BEGIN Data to process
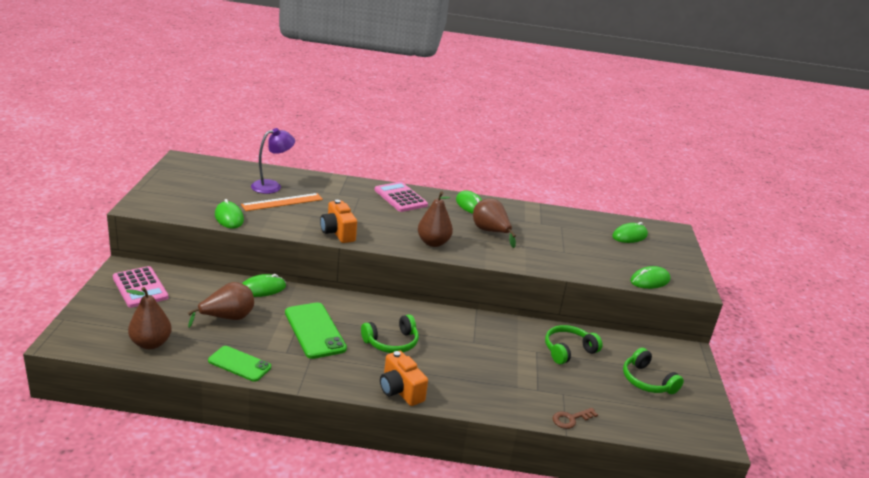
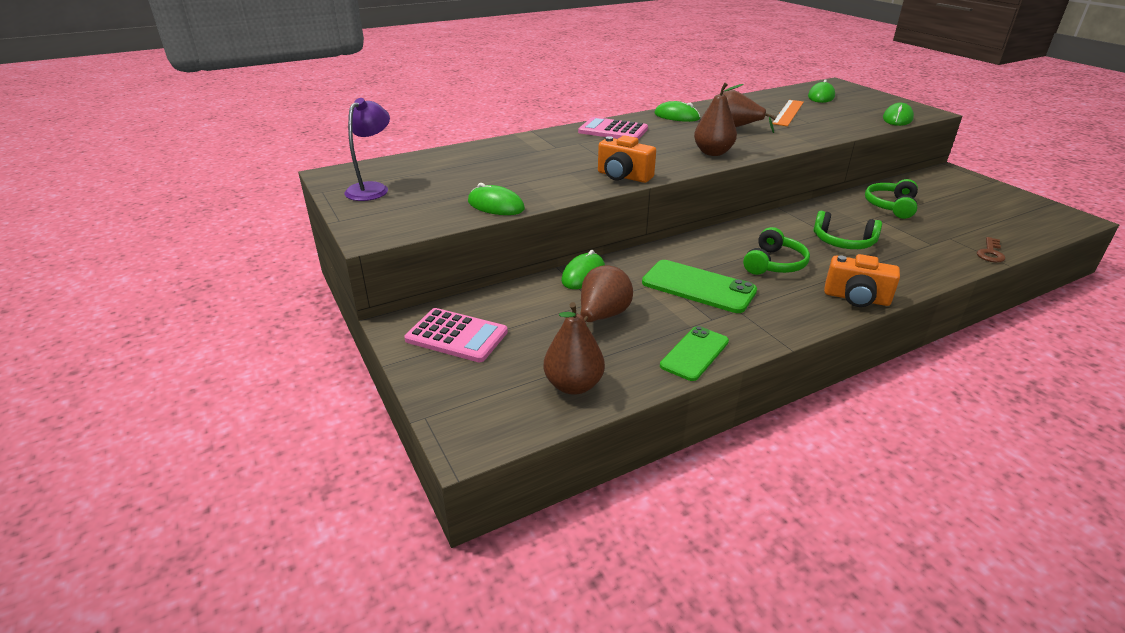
camera: 30 degrees left, 5 degrees up
(239, 364) = (694, 353): green phone -> green phone turned 45 degrees counterclockwise
(272, 186) = (480, 163): purple lamp -> purple lamp (372, 188)
(282, 202) = (519, 172): orange ruler -> orange ruler (788, 113)
(647, 381) = (971, 202): green headphones -> green headphones (843, 242)

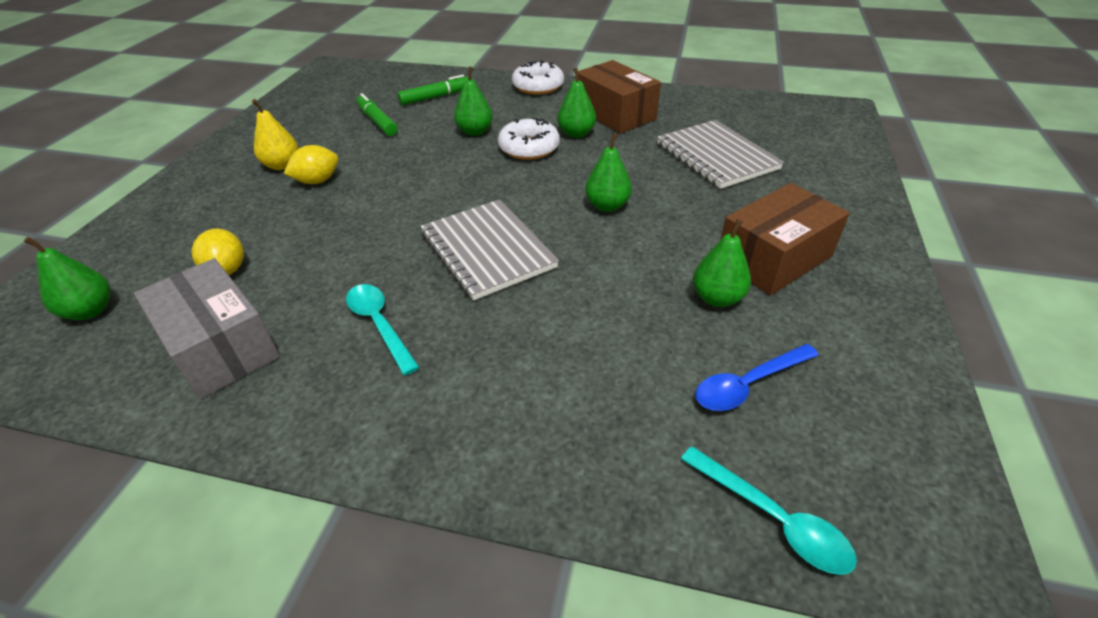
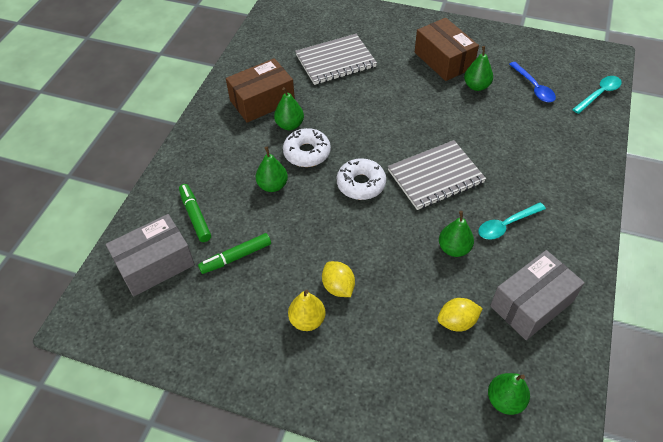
camera: 85 degrees left, 10 degrees up
(380, 87) = (155, 264): none -> grey box
(538, 86) = (196, 143): white donut -> white donut (361, 184)
(607, 206) = (389, 118): green pear -> green pear (454, 248)

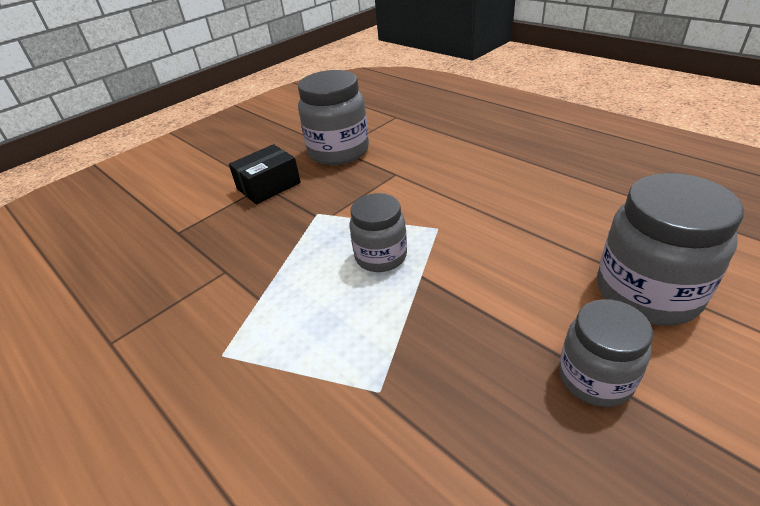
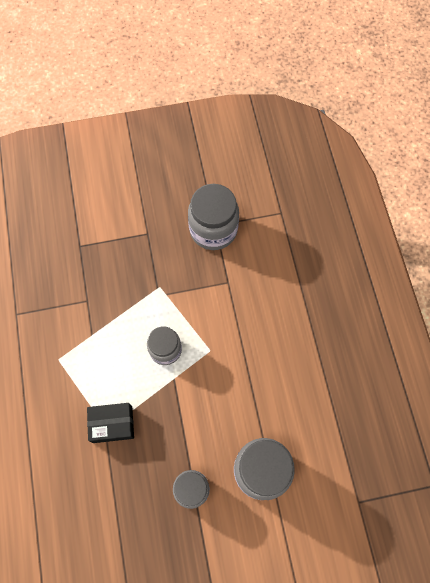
camera: 30 degrees right, 30 degrees up
(268, 186) = (150, 236): black box -> black box (112, 424)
END Data to process
**Task to complete**
Your answer should be a single number, namely how many lines of the data above hold "left".

**Output below**
2